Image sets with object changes
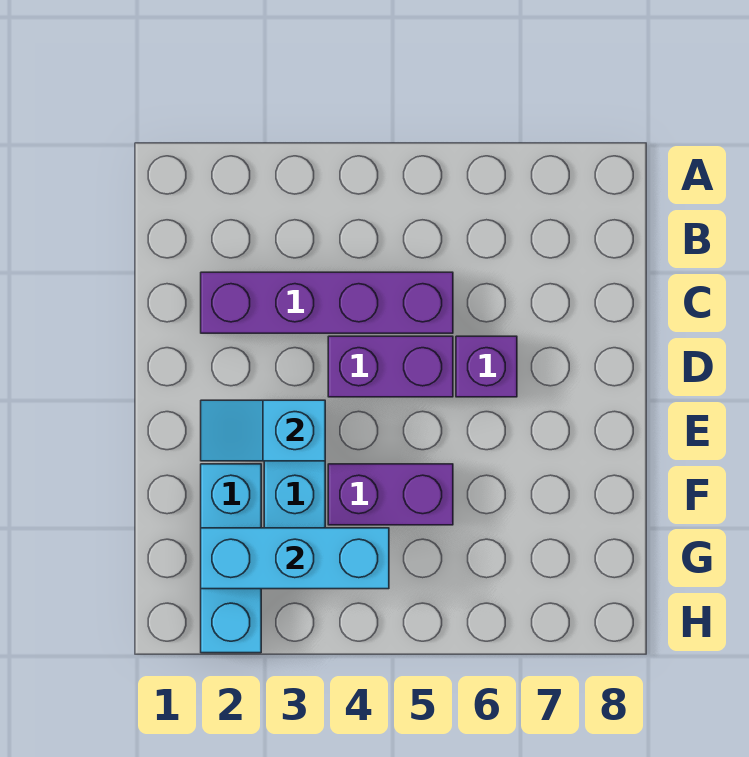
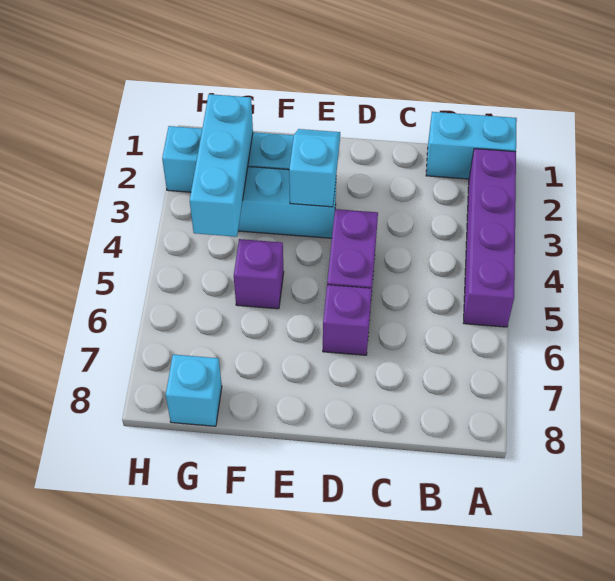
none -> cyan brick A1:B1 level 1
purple brick C2:C5 level 1 -> purple brick A2:A5 level 1
purple brick F4:F5 level 1 -> purple brick F5 level 1
none -> cyan brick G8 level 1

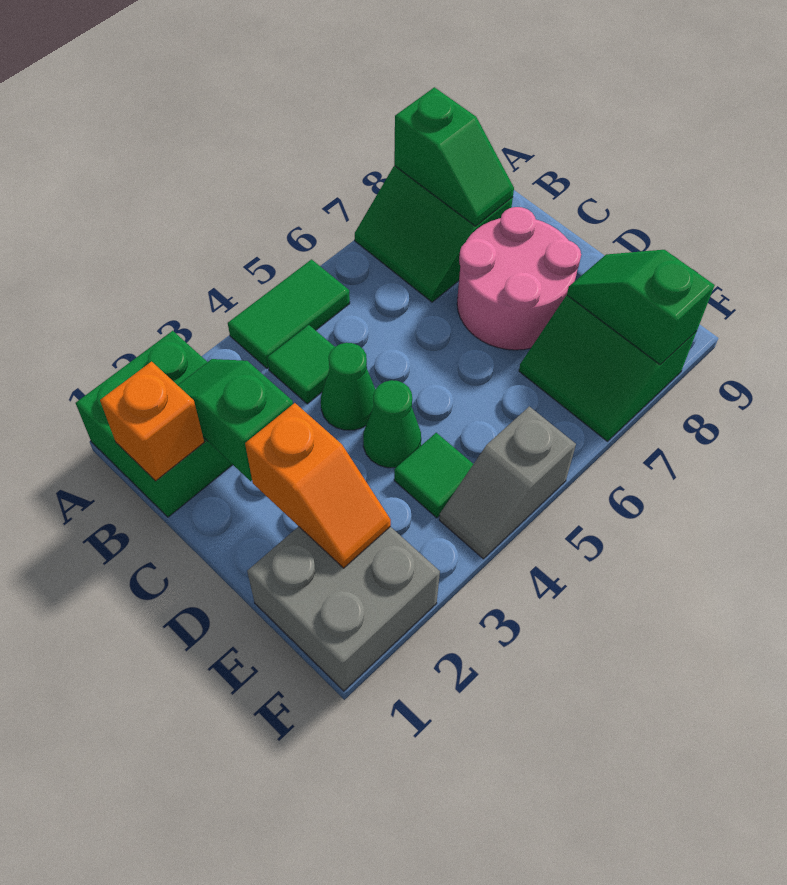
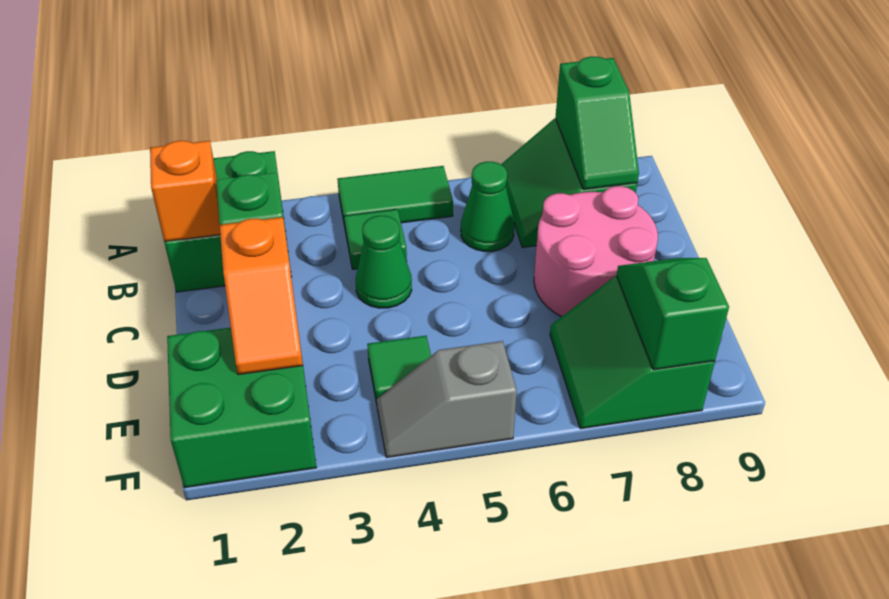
green cone D4 level 1 -> green cone B6 level 1
grey brick E1:F2 level 1 -> green brick E1:F2 level 1

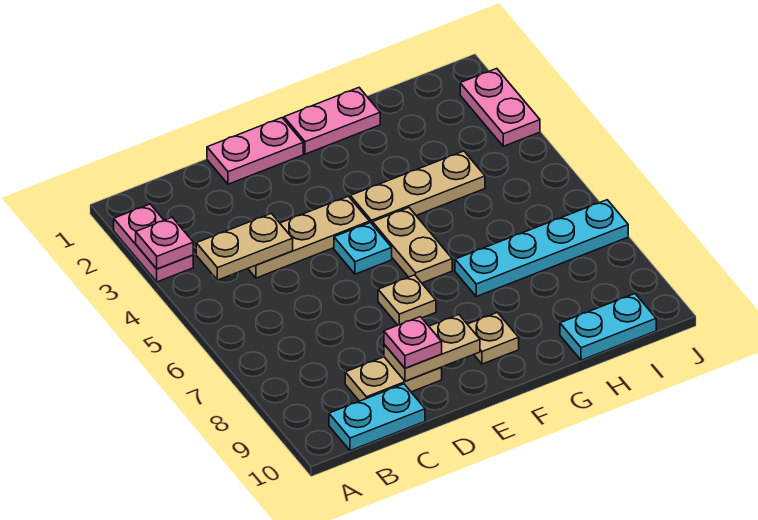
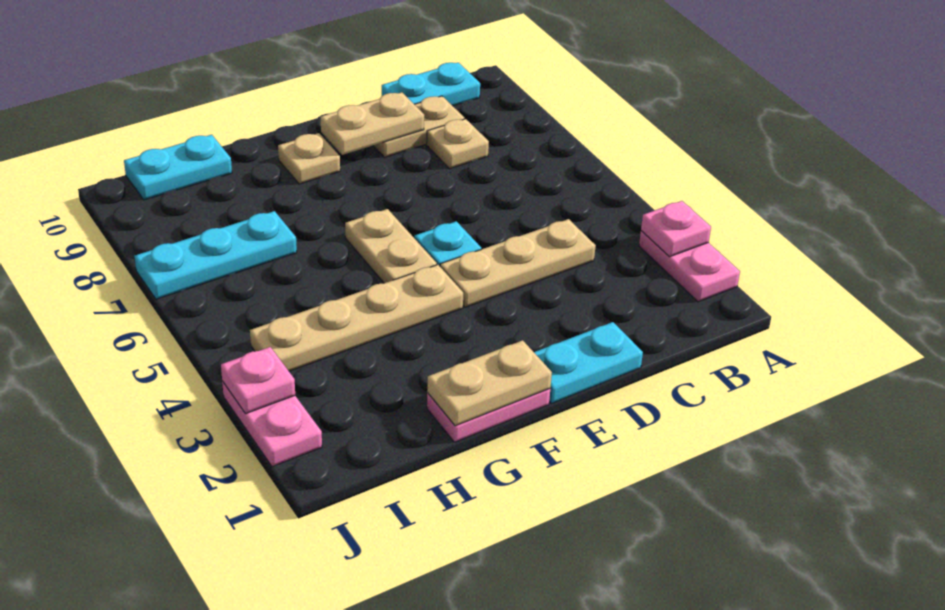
tan plate B4:C4 level 2 -> tan plate F1:G1 level 2
pink plate D1:E1 level 1 -> cyan plate D1:E1 level 1
pink plate D9 level 3 -> pink plate J3 level 2
tan plate E7 level 1 -> tan plate C8 level 1
tan plate F4:H4 level 1 -> tan plate F4:I4 level 1
cyan plate G7:J7 level 1 -> cyan plate H7:J7 level 1

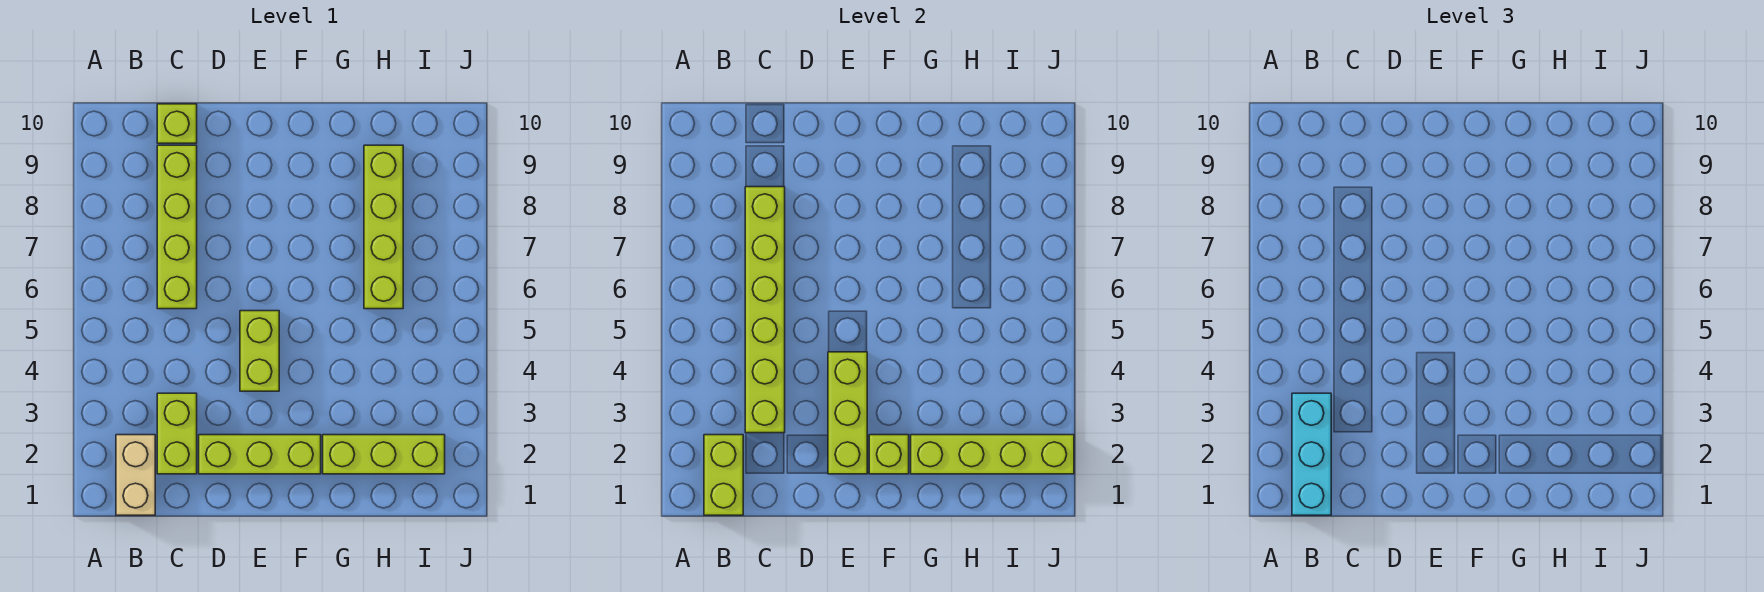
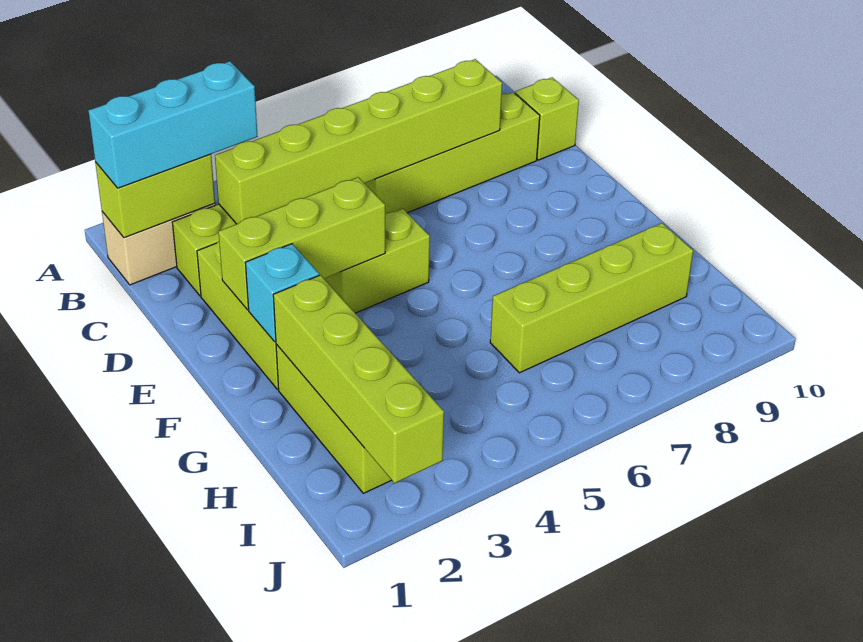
lime brick F2 level 2 -> cyan brick F2 level 2

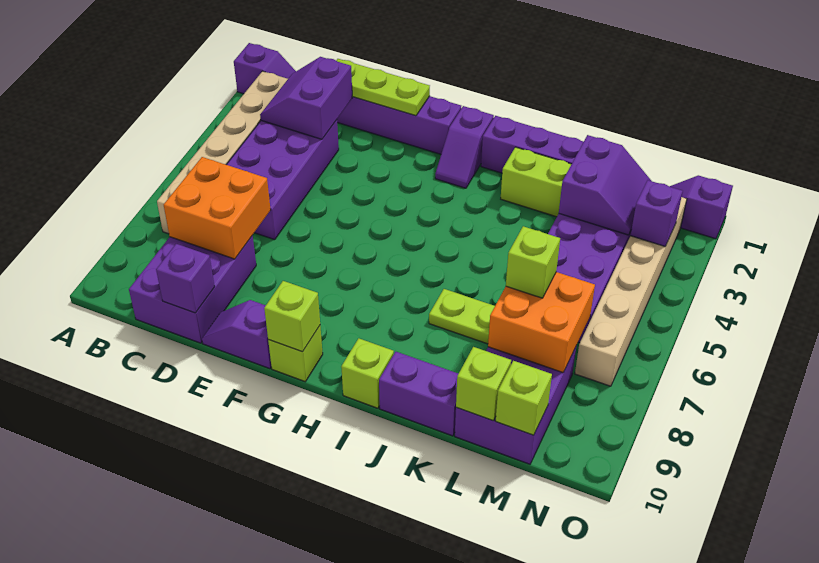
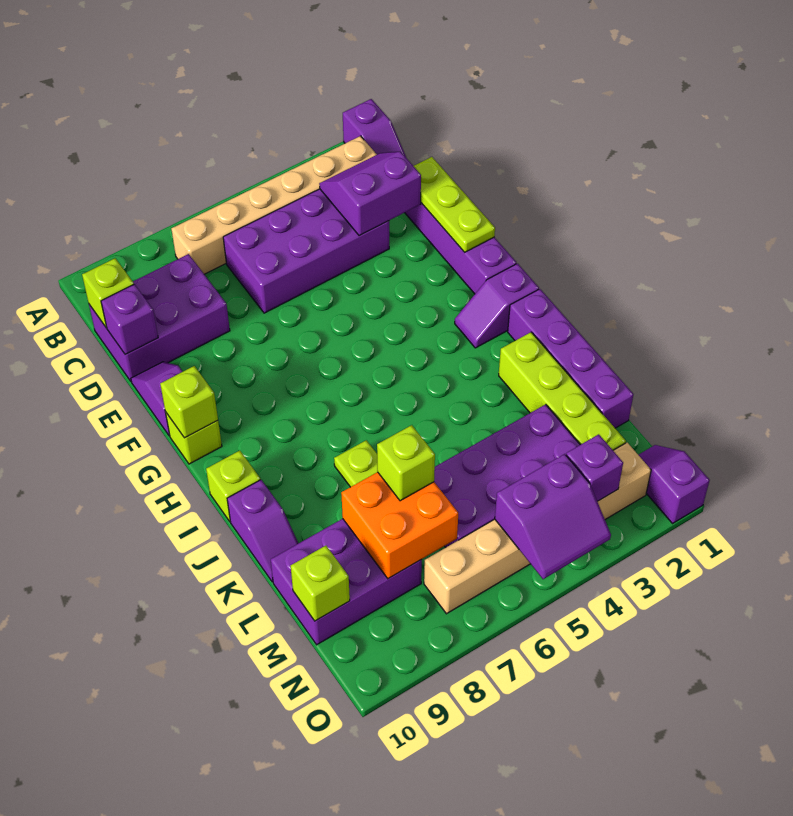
orange brick C7:D8 level 2 -> none
purple brick J10:K10 level 1 -> purple slope J10:K10 level 1 top J
purple slope L2:M3 level 2 top L -> purple slope N4:O5 level 2 top N
lime brick L10 level 2 -> lime brick C10 level 2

AIM OF THE TASK » Go through the entries above and write them out again exactly, images left behind.

YOUR RESPONSE »
none -> cyan brick A1:B1 level 1
purple brick C2:C5 level 1 -> purple brick A2:A5 level 1
purple brick F4:F5 level 1 -> purple brick F5 level 1
none -> cyan brick G8 level 1

green cone D4 level 1 -> green cone B6 level 1
grey brick E1:F2 level 1 -> green brick E1:F2 level 1

tan plate B4:C4 level 2 -> tan plate F1:G1 level 2
pink plate D1:E1 level 1 -> cyan plate D1:E1 level 1
pink plate D9 level 3 -> pink plate J3 level 2
tan plate E7 level 1 -> tan plate C8 level 1
tan plate F4:H4 level 1 -> tan plate F4:I4 level 1
cyan plate G7:J7 level 1 -> cyan plate H7:J7 level 1

lime brick F2 level 2 -> cyan brick F2 level 2

orange brick C7:D8 level 2 -> none
purple brick J10:K10 level 1 -> purple slope J10:K10 level 1 top J
purple slope L2:M3 level 2 top L -> purple slope N4:O5 level 2 top N
lime brick L10 level 2 -> lime brick C10 level 2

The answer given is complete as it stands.